* What you need to do
From the line containing "cyan diamond: (228, 436)" through the last line of the records below, each line is to be repeated exactly; pictures are to be omitted.

[Geometric object motion data]
+--

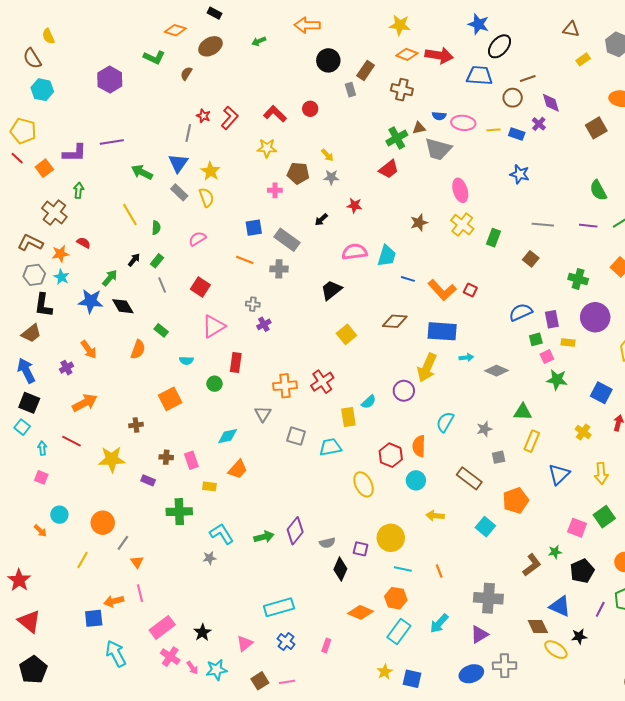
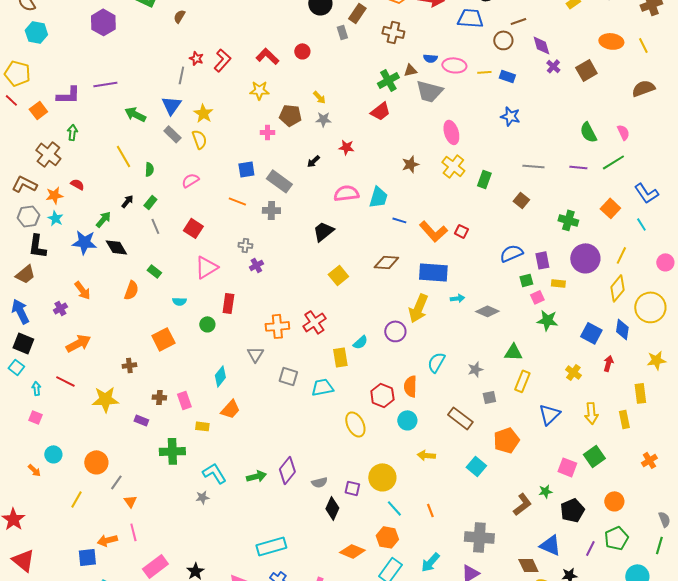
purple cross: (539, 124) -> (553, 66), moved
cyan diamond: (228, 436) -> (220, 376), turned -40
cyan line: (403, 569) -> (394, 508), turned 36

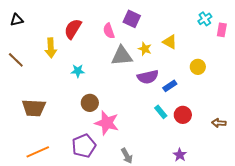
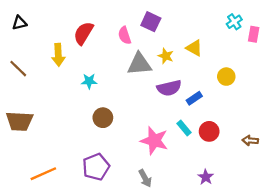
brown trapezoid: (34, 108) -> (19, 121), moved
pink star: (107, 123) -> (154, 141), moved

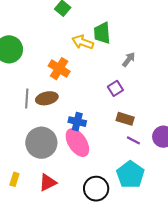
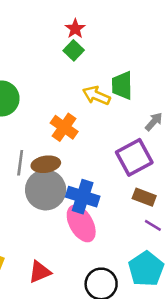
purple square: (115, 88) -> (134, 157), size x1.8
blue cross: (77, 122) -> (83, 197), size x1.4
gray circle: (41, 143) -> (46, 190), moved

+--

* Task output
cyan diamond: (228, 436) -> (220, 376), turned -40
cyan line: (403, 569) -> (394, 508), turned 36

brown trapezoid: (34, 108) -> (19, 121), moved
pink star: (107, 123) -> (154, 141), moved

purple square: (115, 88) -> (134, 157), size x1.8
blue cross: (77, 122) -> (83, 197), size x1.4
gray circle: (41, 143) -> (46, 190), moved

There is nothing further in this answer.